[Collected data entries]

* * * * * * *

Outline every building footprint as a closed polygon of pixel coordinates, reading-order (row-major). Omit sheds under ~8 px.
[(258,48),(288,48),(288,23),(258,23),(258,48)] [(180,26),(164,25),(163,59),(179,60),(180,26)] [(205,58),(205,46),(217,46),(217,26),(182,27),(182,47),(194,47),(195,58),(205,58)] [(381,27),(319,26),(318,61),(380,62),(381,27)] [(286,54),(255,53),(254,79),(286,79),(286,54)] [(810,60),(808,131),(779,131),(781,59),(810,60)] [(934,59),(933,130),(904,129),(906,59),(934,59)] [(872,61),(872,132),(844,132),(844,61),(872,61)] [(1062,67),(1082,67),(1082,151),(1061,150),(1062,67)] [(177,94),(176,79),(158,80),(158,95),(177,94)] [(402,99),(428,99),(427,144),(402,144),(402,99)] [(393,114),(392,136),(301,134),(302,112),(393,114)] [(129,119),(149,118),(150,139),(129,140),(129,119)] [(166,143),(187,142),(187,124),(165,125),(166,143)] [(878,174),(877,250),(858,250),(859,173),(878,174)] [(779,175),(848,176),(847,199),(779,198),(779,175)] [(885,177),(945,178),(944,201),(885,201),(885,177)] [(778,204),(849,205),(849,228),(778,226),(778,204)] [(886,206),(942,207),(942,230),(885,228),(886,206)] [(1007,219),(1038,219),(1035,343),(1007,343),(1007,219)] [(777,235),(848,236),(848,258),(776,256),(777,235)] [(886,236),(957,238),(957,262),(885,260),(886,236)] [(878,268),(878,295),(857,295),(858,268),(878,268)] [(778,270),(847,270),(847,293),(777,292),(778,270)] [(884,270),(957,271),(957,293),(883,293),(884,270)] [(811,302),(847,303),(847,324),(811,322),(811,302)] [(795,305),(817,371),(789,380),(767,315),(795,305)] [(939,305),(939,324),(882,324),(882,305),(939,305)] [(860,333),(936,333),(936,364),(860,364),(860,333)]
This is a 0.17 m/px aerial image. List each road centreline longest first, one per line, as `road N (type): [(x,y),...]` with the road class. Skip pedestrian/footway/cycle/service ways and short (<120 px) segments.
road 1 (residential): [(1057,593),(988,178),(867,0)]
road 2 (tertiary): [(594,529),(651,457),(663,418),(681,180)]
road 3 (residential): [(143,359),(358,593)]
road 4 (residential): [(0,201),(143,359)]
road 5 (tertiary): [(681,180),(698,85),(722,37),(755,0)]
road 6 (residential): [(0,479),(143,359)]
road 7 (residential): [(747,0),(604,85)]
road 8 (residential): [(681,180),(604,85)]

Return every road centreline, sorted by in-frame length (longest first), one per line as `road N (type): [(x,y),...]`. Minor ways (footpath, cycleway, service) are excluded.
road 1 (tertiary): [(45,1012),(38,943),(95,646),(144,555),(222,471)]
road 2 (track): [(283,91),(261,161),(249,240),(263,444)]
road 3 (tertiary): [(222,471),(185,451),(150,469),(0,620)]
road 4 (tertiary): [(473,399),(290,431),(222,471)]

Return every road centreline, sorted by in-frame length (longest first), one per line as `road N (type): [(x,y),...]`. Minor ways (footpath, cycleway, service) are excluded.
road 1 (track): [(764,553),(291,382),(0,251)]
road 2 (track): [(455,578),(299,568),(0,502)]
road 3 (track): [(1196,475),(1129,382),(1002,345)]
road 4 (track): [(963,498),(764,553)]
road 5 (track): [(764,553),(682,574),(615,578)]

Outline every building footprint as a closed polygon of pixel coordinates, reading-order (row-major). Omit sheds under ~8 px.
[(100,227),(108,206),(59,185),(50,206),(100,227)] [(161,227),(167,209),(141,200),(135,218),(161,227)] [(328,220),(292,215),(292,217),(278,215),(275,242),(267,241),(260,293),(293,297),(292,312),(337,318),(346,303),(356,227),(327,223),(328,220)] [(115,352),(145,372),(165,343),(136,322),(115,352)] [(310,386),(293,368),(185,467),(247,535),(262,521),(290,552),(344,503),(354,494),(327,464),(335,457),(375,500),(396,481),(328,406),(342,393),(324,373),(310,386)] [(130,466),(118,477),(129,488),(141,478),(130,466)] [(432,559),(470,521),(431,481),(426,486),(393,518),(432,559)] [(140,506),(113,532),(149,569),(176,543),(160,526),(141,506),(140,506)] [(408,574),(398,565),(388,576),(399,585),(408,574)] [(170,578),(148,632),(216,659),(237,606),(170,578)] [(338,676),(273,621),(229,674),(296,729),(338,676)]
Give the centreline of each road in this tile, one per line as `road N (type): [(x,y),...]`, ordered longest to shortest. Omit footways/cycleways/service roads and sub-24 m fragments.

* * * * * * *

_Task to complete_
Copy each entry exactly.

_Exercise solution_
Outline every building footprint as a closed polygon of pixel coordinates, reading-order (row-major). Omit sheds under ~8 px.
[(258,48),(288,48),(288,23),(258,23),(258,48)] [(180,26),(164,25),(163,59),(179,60),(180,26)] [(205,58),(205,46),(217,46),(217,26),(182,27),(182,47),(194,47),(195,58),(205,58)] [(381,27),(319,26),(318,61),(380,62),(381,27)] [(286,54),(255,53),(254,79),(286,79),(286,54)] [(810,60),(808,131),(779,131),(781,59),(810,60)] [(934,59),(933,130),(904,129),(906,59),(934,59)] [(872,61),(872,132),(844,132),(844,61),(872,61)] [(1062,67),(1082,67),(1082,151),(1061,150),(1062,67)] [(177,94),(176,79),(158,80),(158,95),(177,94)] [(402,99),(428,99),(427,144),(402,144),(402,99)] [(393,114),(392,136),(301,134),(302,112),(393,114)] [(129,119),(149,118),(150,139),(129,140),(129,119)] [(166,143),(187,142),(187,124),(165,125),(166,143)] [(878,174),(877,250),(858,250),(859,173),(878,174)] [(779,175),(848,176),(847,199),(779,198),(779,175)] [(885,177),(945,178),(944,201),(885,201),(885,177)] [(778,204),(849,205),(849,228),(778,226),(778,204)] [(886,206),(942,207),(942,230),(885,228),(886,206)] [(1007,219),(1038,219),(1035,343),(1007,343),(1007,219)] [(777,235),(848,236),(848,258),(776,256),(777,235)] [(886,236),(957,238),(957,262),(885,260),(886,236)] [(878,268),(878,295),(857,295),(858,268),(878,268)] [(778,270),(847,270),(847,293),(777,292),(778,270)] [(884,270),(957,271),(957,293),(883,293),(884,270)] [(811,302),(847,303),(847,324),(811,322),(811,302)] [(795,305),(817,371),(789,380),(767,315),(795,305)] [(939,305),(939,324),(882,324),(882,305),(939,305)] [(860,333),(936,333),(936,364),(860,364),(860,333)]
This is a 0.17 m/px aerial image. List each road centreline longest first, one per line, as `road N (type): [(x,y),...]` with the road class. Skip pedestrian/footway/cycle/service ways and short (<120 px) segments.
road 1 (residential): [(1057,593),(988,178),(867,0)]
road 2 (tertiary): [(594,529),(651,457),(663,418),(681,180)]
road 3 (residential): [(143,359),(358,593)]
road 4 (residential): [(0,201),(143,359)]
road 5 (tertiary): [(681,180),(698,85),(722,37),(755,0)]
road 6 (residential): [(0,479),(143,359)]
road 7 (residential): [(747,0),(604,85)]
road 8 (residential): [(681,180),(604,85)]

Return every road centreline, sorted by in-frame length (longest first), one per line as `road N (type): [(x,y),...]`. Minor ways (footpath, cycleway, service) are excluded.
road 1 (tertiary): [(45,1012),(38,943),(95,646),(144,555),(222,471)]
road 2 (track): [(283,91),(261,161),(249,240),(263,444)]
road 3 (tertiary): [(222,471),(185,451),(150,469),(0,620)]
road 4 (tertiary): [(473,399),(290,431),(222,471)]

Return every road centreline, sorted by in-frame length (longest first), one per line as `road N (type): [(x,y),...]`. Minor ways (footpath, cycleway, service) are excluded.
road 1 (track): [(764,553),(291,382),(0,251)]
road 2 (track): [(455,578),(299,568),(0,502)]
road 3 (track): [(1196,475),(1129,382),(1002,345)]
road 4 (track): [(963,498),(764,553)]
road 5 (track): [(764,553),(682,574),(615,578)]

Outline every building footprint as a closed polygon of pixel coordinates, reading-order (row-major). Omit sheds under ~8 px.
[(100,227),(108,206),(59,185),(50,206),(100,227)] [(161,227),(167,209),(141,200),(135,218),(161,227)] [(328,220),(292,215),(292,217),(278,215),(275,242),(267,241),(260,293),(293,297),(292,312),(337,318),(346,303),(356,227),(327,223),(328,220)] [(115,352),(145,372),(165,343),(136,322),(115,352)] [(310,386),(293,368),(185,467),(247,535),(262,521),(290,552),(344,503),(354,494),(327,464),(335,457),(375,500),(396,481),(328,406),(342,393),(324,373),(310,386)] [(130,466),(118,477),(129,488),(141,478),(130,466)] [(432,559),(470,521),(431,481),(426,486),(393,518),(432,559)] [(140,506),(113,532),(149,569),(176,543),(160,526),(141,506),(140,506)] [(408,574),(398,565),(388,576),(399,585),(408,574)] [(170,578),(148,632),(216,659),(237,606),(170,578)] [(338,676),(273,621),(229,674),(296,729),(338,676)]
Give the centreline of each road in this tile, one per line as `road N (type): [(x,y),...]`, ordered longest to shortest. Omit footways/cycleways/service roads and sub-24 m fragments.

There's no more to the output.